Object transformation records

------------------------------------------------

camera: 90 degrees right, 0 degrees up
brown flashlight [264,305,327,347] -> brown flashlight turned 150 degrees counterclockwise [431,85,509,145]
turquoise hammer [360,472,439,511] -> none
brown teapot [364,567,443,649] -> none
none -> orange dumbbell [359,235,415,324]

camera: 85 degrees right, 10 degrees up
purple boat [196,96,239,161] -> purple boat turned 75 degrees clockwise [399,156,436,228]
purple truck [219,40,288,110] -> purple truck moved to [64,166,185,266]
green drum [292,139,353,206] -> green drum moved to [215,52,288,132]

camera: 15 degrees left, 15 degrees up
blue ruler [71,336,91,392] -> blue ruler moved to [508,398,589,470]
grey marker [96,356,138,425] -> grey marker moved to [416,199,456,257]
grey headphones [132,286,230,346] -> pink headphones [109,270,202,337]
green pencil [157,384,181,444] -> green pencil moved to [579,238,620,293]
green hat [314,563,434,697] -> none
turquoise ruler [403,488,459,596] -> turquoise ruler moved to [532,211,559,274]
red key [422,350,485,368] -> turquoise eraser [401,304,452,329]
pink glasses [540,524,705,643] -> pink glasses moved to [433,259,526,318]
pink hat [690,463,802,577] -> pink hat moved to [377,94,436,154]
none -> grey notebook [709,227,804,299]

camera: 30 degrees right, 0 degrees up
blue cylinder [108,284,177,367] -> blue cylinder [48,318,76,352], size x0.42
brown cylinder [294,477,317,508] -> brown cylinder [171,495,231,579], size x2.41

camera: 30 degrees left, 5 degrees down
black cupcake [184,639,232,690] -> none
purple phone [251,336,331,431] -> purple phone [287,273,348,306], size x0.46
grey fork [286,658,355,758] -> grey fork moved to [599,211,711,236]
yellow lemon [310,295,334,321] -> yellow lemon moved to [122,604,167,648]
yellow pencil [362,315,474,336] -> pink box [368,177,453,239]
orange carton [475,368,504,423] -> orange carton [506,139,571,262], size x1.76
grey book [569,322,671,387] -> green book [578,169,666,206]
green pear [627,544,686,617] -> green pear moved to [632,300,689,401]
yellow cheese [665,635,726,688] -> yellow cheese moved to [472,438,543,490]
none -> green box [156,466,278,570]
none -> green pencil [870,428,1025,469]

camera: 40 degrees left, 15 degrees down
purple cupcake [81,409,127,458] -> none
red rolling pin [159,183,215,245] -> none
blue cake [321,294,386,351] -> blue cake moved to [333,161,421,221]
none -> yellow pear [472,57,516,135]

------------------------------------------------

TASK TO CARRY OUT: For the word "camera", find every line in the data that holds it and copy that line.

EXERCISE OUTPUT:
camera: 90 degrees right, 0 degrees up
camera: 85 degrees right, 10 degrees up
camera: 15 degrees left, 15 degrees up
camera: 30 degrees right, 0 degrees up
camera: 30 degrees left, 5 degrees down
camera: 40 degrees left, 15 degrees down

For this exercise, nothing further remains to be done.